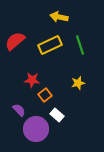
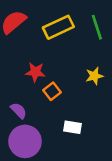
white rectangle: (57, 115) -> (73, 127), moved, turned -32
purple circle: (36, 129) -> (25, 141), moved

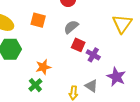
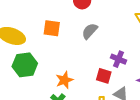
red square: (78, 45) -> (104, 76), moved

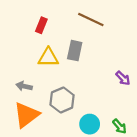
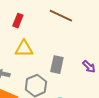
gray rectangle: (75, 51) -> (57, 65), moved

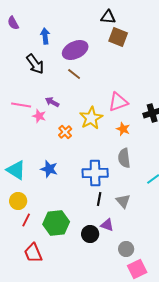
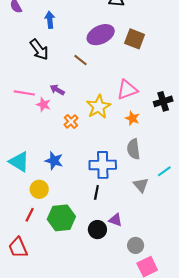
brown square: (118, 37) -> (135, 39), moved
purple ellipse: (75, 50) -> (101, 35), moved
black line: (99, 199) -> (96, 192), moved
yellow circle: (18, 201) -> (39, 189), moved
gray triangle: (123, 201) -> (141, 185), moved
red trapezoid: (33, 253) -> (18, 248), moved

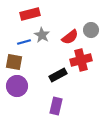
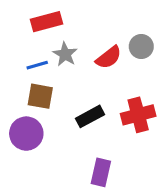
red cross: (81, 60) -> (138, 115), moved
brown square: (14, 62) -> (40, 96), moved
purple rectangle: (56, 106) -> (101, 172), moved

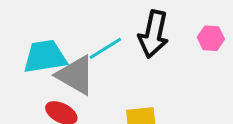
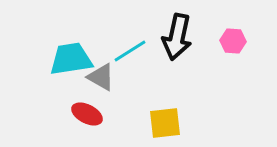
gray triangle: (76, 75) -> (101, 77), size x0.7

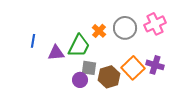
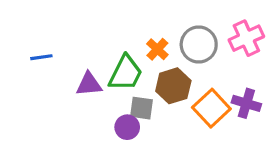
blue line: (33, 41) -> (41, 57), moved, turned 72
brown hexagon: (109, 77) -> (173, 86), moved

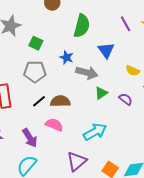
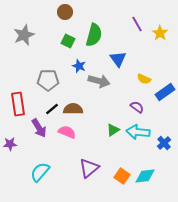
purple line: (126, 24) -> (137, 24), moved
green square: (36, 43) -> (68, 41), moved
green triangle: (101, 93) -> (113, 130), moved
cyan arrow: (95, 132) -> (138, 132), moved, turned -145
purple arrow: (30, 138) -> (39, 128), moved

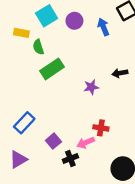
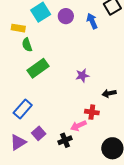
green semicircle: (38, 47) -> (27, 45), moved
green rectangle: (52, 69) -> (38, 68), moved
black arrow: (120, 73) -> (109, 93), moved
purple square: (53, 141) -> (39, 133), moved

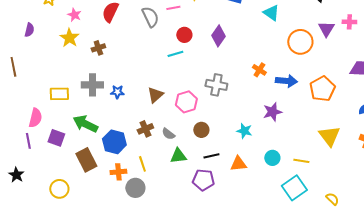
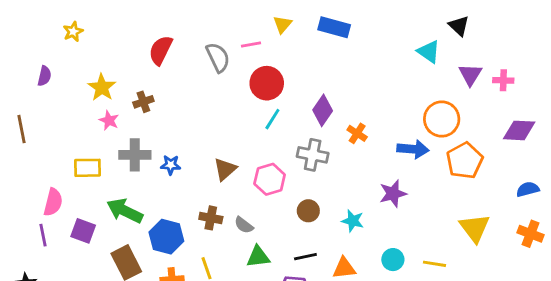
cyan triangle: (271, 13) -> (429, 52), moved
pink star: (74, 15) -> (109, 120), moved
pink cross: (349, 22) -> (503, 80), moved
red circle: (184, 35) -> (267, 83), size x1.5
purple diamond: (218, 36) -> (323, 110), moved
orange circle: (300, 42) -> (442, 119), moved
cyan line: (175, 54) -> (272, 119), moved, turned -42
orange cross: (259, 70) -> (357, 133), moved
brown cross: (145, 129) -> (211, 218), turned 35
brown circle: (201, 130) -> (308, 211), moved

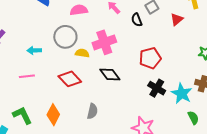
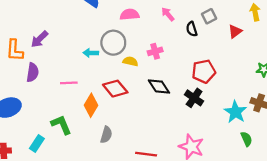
pink cross: (104, 42) -> (155, 51), size x0.6
cyan arrow: (34, 50) -> (91, 53), moved
black cross: (157, 88) -> (194, 98), moved
gray semicircle: (92, 111) -> (106, 135), moved
orange diamond: (53, 115) -> (91, 105), moved

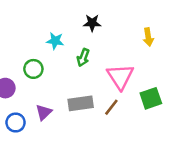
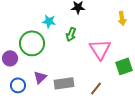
green circle: (33, 69) -> (32, 43), size x1.6
gray rectangle: (81, 103) -> (64, 83), moved
brown line: (111, 107) -> (96, 88), moved

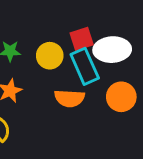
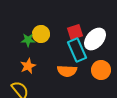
white ellipse: (112, 50) -> (95, 39), turned -45
yellow circle: (50, 56) -> (41, 34), moved

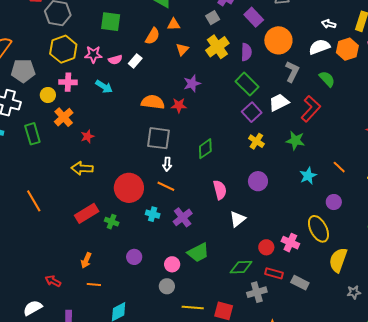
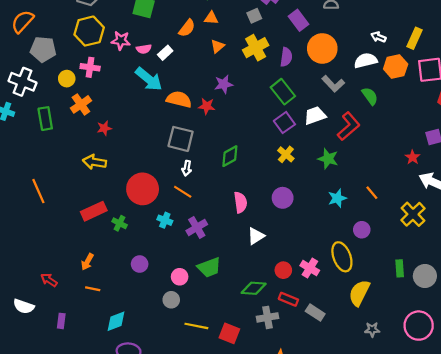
gray L-shape: (292, 72) -> (333, 84), turned 105
cyan arrow: (104, 87) -> (149, 79), moved, size x1.5
white semicircle: (33, 308) -> (24, 306), turned -138

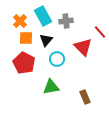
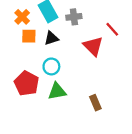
black triangle: (46, 40) -> (51, 38), turned 32
cyan circle: (57, 59) -> (51, 66), moved
red pentagon: (24, 63) -> (27, 83), moved

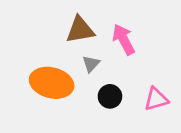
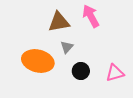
pink arrow: (124, 39) -> (91, 16), moved

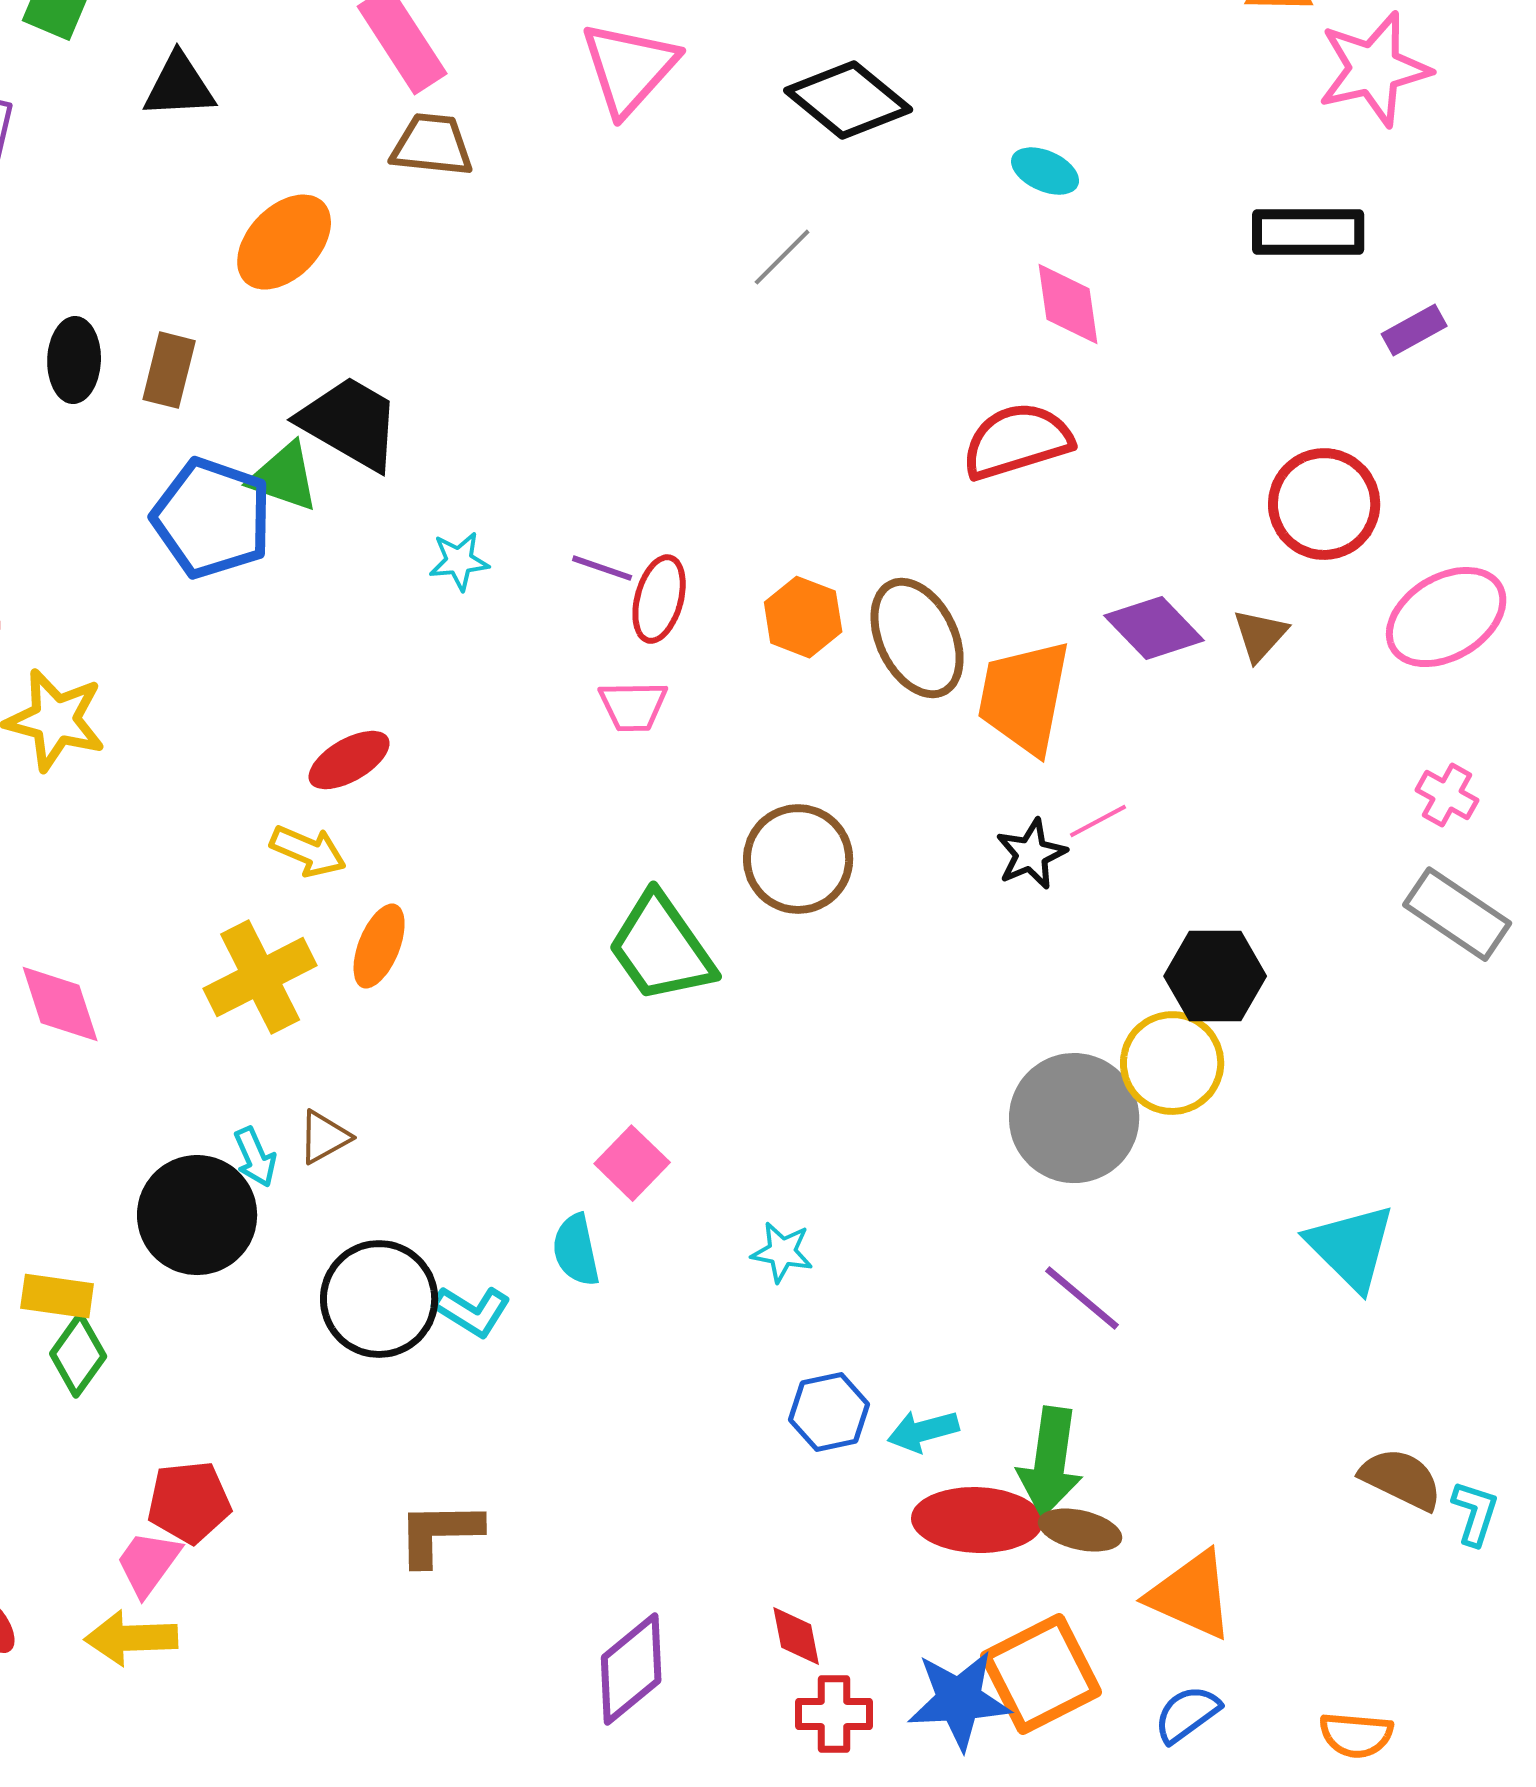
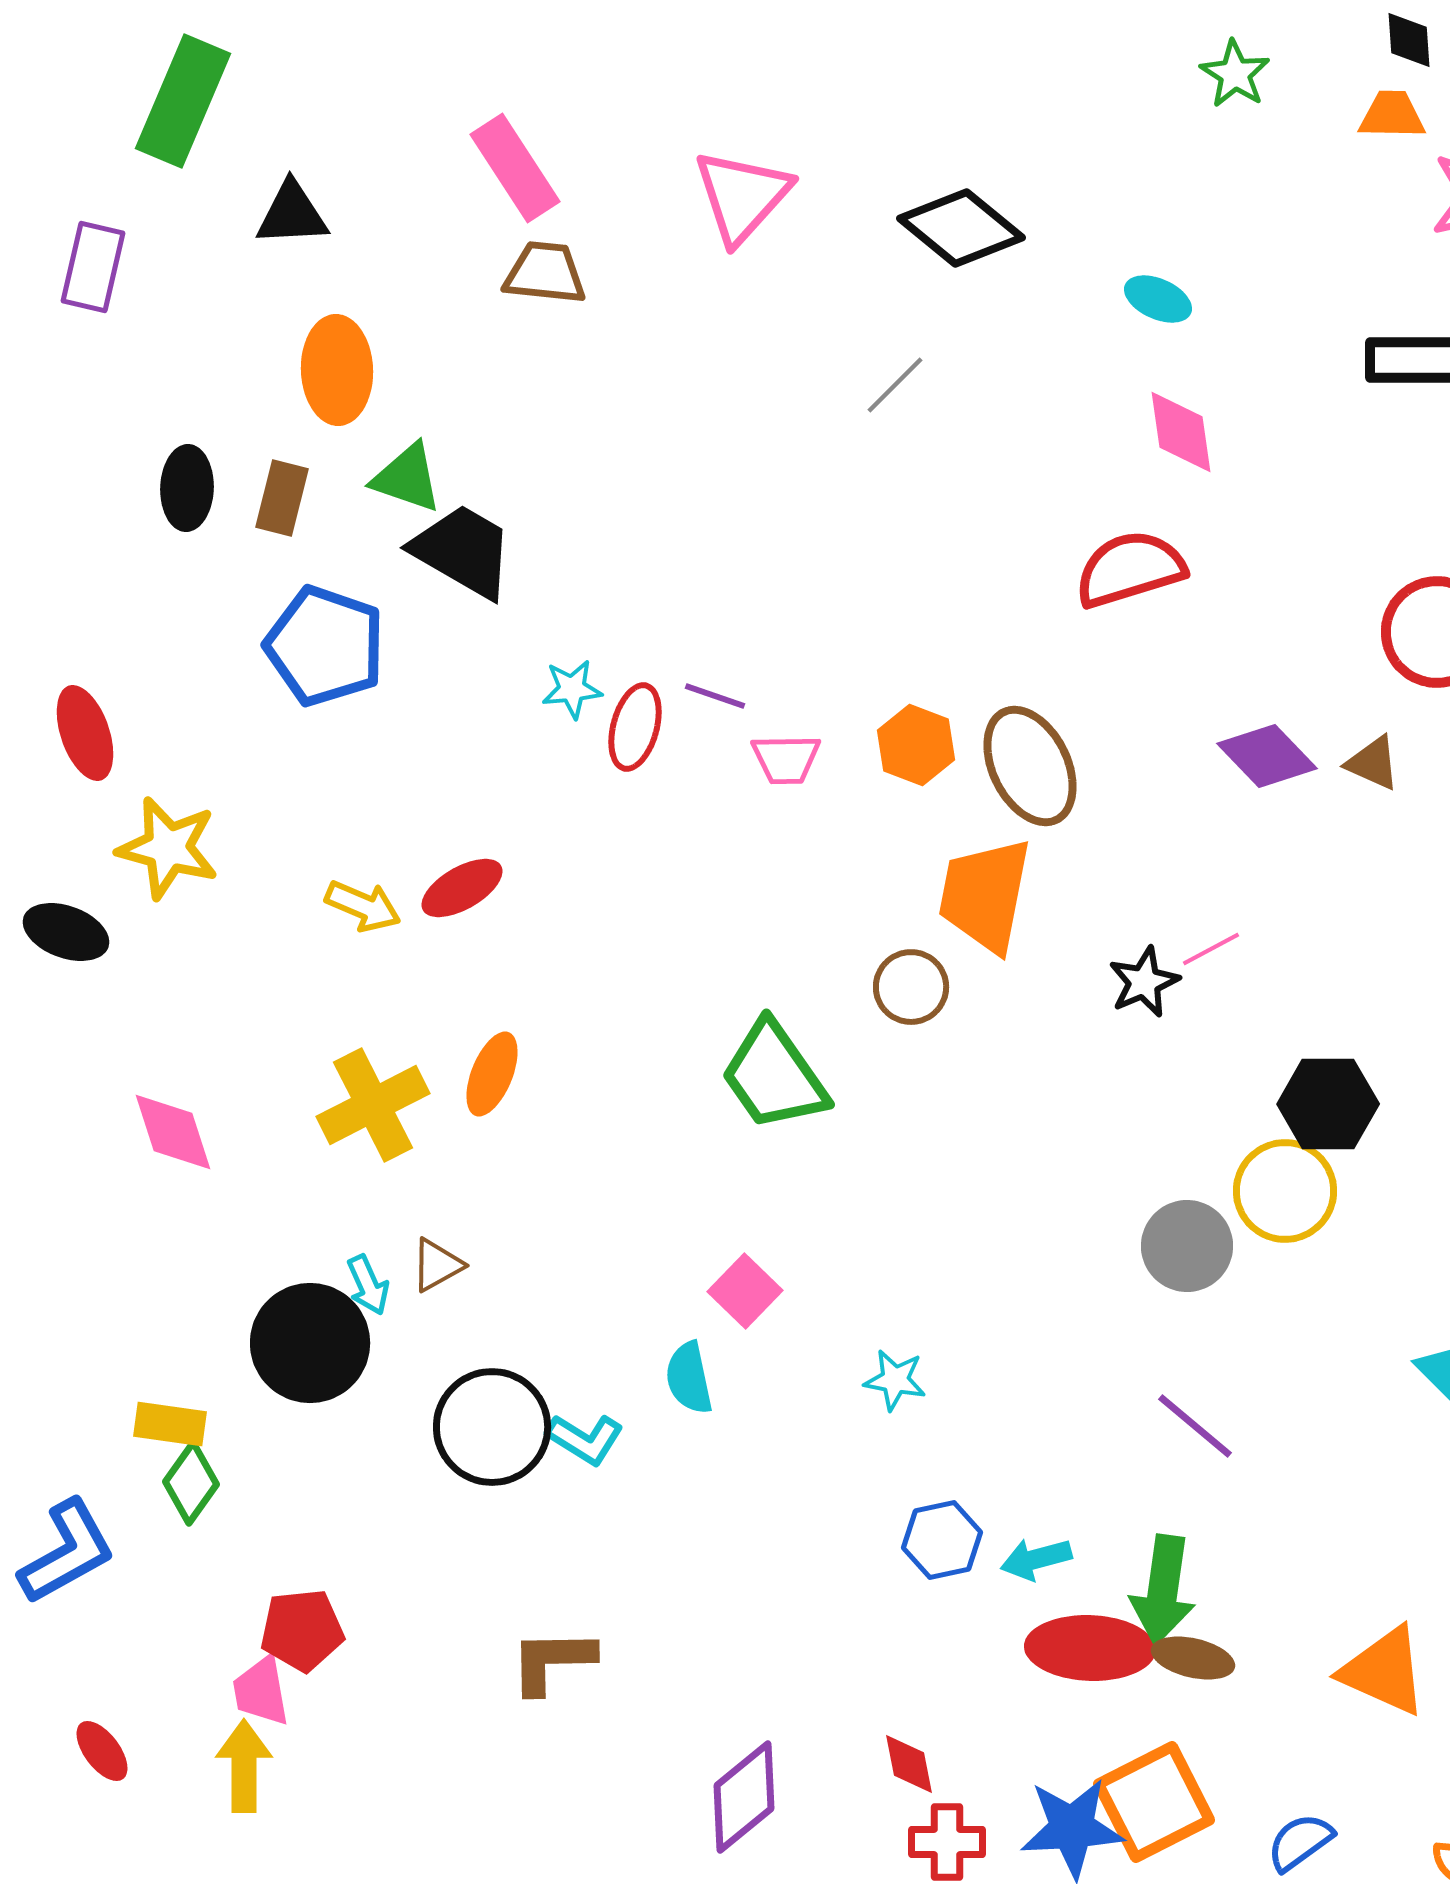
orange ellipse: (284, 242) -> (337, 370), moved, turned -46
green triangle: (284, 477) -> (407, 478), moved
red ellipse: (659, 599) -> (635, 727), moved
brown triangle: (1260, 635) -> (1373, 763), turned -48
orange trapezoid: (1024, 697) -> (985, 895), moved
pink trapezoid: (633, 706) -> (786, 759), moved
yellow arrow: (308, 851) -> (363, 906), moved
brown circle: (798, 859) -> (911, 987), size x0.7
gray circle: (1074, 1118) -> (1187, 1246), size x0.7
pink trapezoid: (148, 1563) -> (261, 1691), turned -46
orange triangle: (1191, 1595) -> (1384, 1671), moved
yellow arrow: (131, 1638) -> (244, 1766), turned 92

=-=-=-=-=

Given the listing above, repeat exactly the lines starting at the one with "purple ellipse: (75, 50) -> (101, 35), moved" and ending at the one with "brown circle: (201, 130) -> (308, 211), moved", inclusive, excluding pictures.

Answer below:
purple ellipse: (75, 50) -> (101, 35), moved
black line: (99, 199) -> (96, 192), moved
yellow circle: (18, 201) -> (39, 189), moved
gray triangle: (123, 201) -> (141, 185), moved
red trapezoid: (33, 253) -> (18, 248), moved

red cross: (81, 60) -> (138, 115), moved
brown square: (14, 62) -> (40, 96), moved
purple rectangle: (56, 106) -> (101, 172), moved

gray triangle: (76, 75) -> (101, 77), size x0.7

blue line: (33, 41) -> (41, 57), moved, turned 72
brown hexagon: (109, 77) -> (173, 86), moved

purple line: (126, 24) -> (137, 24), moved
green square: (36, 43) -> (68, 41), moved
green triangle: (101, 93) -> (113, 130), moved
cyan arrow: (95, 132) -> (138, 132), moved, turned -145
purple arrow: (30, 138) -> (39, 128), moved

green semicircle: (38, 47) -> (27, 45), moved
green rectangle: (52, 69) -> (38, 68), moved
black arrow: (120, 73) -> (109, 93), moved
purple square: (53, 141) -> (39, 133), moved

cyan triangle: (271, 13) -> (429, 52), moved
pink star: (74, 15) -> (109, 120), moved
pink cross: (349, 22) -> (503, 80), moved
red circle: (184, 35) -> (267, 83), size x1.5
purple diamond: (218, 36) -> (323, 110), moved
orange circle: (300, 42) -> (442, 119), moved
cyan line: (175, 54) -> (272, 119), moved, turned -42
orange cross: (259, 70) -> (357, 133), moved
brown cross: (145, 129) -> (211, 218), turned 35
brown circle: (201, 130) -> (308, 211), moved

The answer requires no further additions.